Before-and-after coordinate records
.....
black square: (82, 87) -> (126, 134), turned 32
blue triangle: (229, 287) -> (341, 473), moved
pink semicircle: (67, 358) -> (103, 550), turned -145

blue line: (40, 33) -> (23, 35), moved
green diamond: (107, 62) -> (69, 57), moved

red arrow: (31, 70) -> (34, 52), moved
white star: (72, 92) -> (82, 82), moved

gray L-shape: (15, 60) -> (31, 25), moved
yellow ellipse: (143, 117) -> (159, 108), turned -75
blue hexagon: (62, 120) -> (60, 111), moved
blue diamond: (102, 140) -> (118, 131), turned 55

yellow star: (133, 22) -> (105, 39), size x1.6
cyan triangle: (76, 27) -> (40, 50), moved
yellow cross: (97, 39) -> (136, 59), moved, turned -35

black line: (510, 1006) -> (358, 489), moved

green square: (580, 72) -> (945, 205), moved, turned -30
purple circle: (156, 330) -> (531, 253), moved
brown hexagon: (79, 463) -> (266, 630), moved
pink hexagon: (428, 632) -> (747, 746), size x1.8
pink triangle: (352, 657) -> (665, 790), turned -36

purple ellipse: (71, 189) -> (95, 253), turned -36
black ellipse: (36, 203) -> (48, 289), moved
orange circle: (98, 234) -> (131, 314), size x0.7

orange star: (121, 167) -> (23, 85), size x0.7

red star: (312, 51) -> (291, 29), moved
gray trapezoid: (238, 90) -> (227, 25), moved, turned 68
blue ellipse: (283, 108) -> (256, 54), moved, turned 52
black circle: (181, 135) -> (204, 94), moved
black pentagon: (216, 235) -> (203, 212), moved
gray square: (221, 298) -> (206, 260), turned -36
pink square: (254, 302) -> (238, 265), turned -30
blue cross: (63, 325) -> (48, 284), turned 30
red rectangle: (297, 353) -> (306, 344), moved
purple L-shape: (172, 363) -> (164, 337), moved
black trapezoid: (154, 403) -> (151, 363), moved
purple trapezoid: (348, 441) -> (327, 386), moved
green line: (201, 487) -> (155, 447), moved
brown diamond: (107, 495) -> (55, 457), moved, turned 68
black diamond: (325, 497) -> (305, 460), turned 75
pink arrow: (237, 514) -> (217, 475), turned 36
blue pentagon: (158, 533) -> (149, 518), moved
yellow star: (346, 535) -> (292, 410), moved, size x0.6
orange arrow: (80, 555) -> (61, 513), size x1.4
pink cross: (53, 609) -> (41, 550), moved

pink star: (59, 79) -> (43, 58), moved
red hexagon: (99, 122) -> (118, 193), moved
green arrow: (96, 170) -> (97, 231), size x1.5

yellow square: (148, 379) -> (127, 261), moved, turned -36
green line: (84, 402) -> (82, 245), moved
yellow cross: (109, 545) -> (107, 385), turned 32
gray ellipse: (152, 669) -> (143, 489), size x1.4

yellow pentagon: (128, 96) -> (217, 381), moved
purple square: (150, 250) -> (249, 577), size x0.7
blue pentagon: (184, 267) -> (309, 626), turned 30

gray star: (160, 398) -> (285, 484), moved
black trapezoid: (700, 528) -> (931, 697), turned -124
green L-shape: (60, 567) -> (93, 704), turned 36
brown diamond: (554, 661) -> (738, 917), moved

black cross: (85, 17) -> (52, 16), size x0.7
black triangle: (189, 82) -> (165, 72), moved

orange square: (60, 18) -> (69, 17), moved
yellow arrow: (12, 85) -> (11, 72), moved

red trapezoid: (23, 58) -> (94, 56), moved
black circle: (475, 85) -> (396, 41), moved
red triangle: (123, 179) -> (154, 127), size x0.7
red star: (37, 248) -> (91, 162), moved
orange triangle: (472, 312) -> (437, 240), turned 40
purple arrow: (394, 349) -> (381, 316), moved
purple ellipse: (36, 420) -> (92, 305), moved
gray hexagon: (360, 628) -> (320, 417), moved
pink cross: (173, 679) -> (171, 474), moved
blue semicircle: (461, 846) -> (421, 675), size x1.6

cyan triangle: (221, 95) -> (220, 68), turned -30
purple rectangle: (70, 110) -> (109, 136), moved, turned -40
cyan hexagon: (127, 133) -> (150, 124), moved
.....
Nothing should be missing: every line above must be reproduced exactly.

black square: (82, 87) -> (126, 134), turned 32
blue triangle: (229, 287) -> (341, 473), moved
pink semicircle: (67, 358) -> (103, 550), turned -145

blue line: (40, 33) -> (23, 35), moved
green diamond: (107, 62) -> (69, 57), moved

red arrow: (31, 70) -> (34, 52), moved
white star: (72, 92) -> (82, 82), moved

gray L-shape: (15, 60) -> (31, 25), moved
yellow ellipse: (143, 117) -> (159, 108), turned -75
blue hexagon: (62, 120) -> (60, 111), moved
blue diamond: (102, 140) -> (118, 131), turned 55

yellow star: (133, 22) -> (105, 39), size x1.6
cyan triangle: (76, 27) -> (40, 50), moved
yellow cross: (97, 39) -> (136, 59), moved, turned -35

black line: (510, 1006) -> (358, 489), moved

green square: (580, 72) -> (945, 205), moved, turned -30
purple circle: (156, 330) -> (531, 253), moved
brown hexagon: (79, 463) -> (266, 630), moved
pink hexagon: (428, 632) -> (747, 746), size x1.8
pink triangle: (352, 657) -> (665, 790), turned -36

purple ellipse: (71, 189) -> (95, 253), turned -36
black ellipse: (36, 203) -> (48, 289), moved
orange circle: (98, 234) -> (131, 314), size x0.7

orange star: (121, 167) -> (23, 85), size x0.7

red star: (312, 51) -> (291, 29), moved
gray trapezoid: (238, 90) -> (227, 25), moved, turned 68
blue ellipse: (283, 108) -> (256, 54), moved, turned 52
black circle: (181, 135) -> (204, 94), moved
black pentagon: (216, 235) -> (203, 212), moved
gray square: (221, 298) -> (206, 260), turned -36
pink square: (254, 302) -> (238, 265), turned -30
blue cross: (63, 325) -> (48, 284), turned 30
red rectangle: (297, 353) -> (306, 344), moved
purple L-shape: (172, 363) -> (164, 337), moved
black trapezoid: (154, 403) -> (151, 363), moved
purple trapezoid: (348, 441) -> (327, 386), moved
green line: (201, 487) -> (155, 447), moved
brown diamond: (107, 495) -> (55, 457), moved, turned 68
black diamond: (325, 497) -> (305, 460), turned 75
pink arrow: (237, 514) -> (217, 475), turned 36
blue pentagon: (158, 533) -> (149, 518), moved
yellow star: (346, 535) -> (292, 410), moved, size x0.6
orange arrow: (80, 555) -> (61, 513), size x1.4
pink cross: (53, 609) -> (41, 550), moved

pink star: (59, 79) -> (43, 58), moved
red hexagon: (99, 122) -> (118, 193), moved
green arrow: (96, 170) -> (97, 231), size x1.5

yellow square: (148, 379) -> (127, 261), moved, turned -36
green line: (84, 402) -> (82, 245), moved
yellow cross: (109, 545) -> (107, 385), turned 32
gray ellipse: (152, 669) -> (143, 489), size x1.4

yellow pentagon: (128, 96) -> (217, 381), moved
purple square: (150, 250) -> (249, 577), size x0.7
blue pentagon: (184, 267) -> (309, 626), turned 30

gray star: (160, 398) -> (285, 484), moved
black trapezoid: (700, 528) -> (931, 697), turned -124
green L-shape: (60, 567) -> (93, 704), turned 36
brown diamond: (554, 661) -> (738, 917), moved

black cross: (85, 17) -> (52, 16), size x0.7
black triangle: (189, 82) -> (165, 72), moved

orange square: (60, 18) -> (69, 17), moved
yellow arrow: (12, 85) -> (11, 72), moved

red trapezoid: (23, 58) -> (94, 56), moved
black circle: (475, 85) -> (396, 41), moved
red triangle: (123, 179) -> (154, 127), size x0.7
red star: (37, 248) -> (91, 162), moved
orange triangle: (472, 312) -> (437, 240), turned 40
purple arrow: (394, 349) -> (381, 316), moved
purple ellipse: (36, 420) -> (92, 305), moved
gray hexagon: (360, 628) -> (320, 417), moved
pink cross: (173, 679) -> (171, 474), moved
blue semicircle: (461, 846) -> (421, 675), size x1.6

cyan triangle: (221, 95) -> (220, 68), turned -30
purple rectangle: (70, 110) -> (109, 136), moved, turned -40
cyan hexagon: (127, 133) -> (150, 124), moved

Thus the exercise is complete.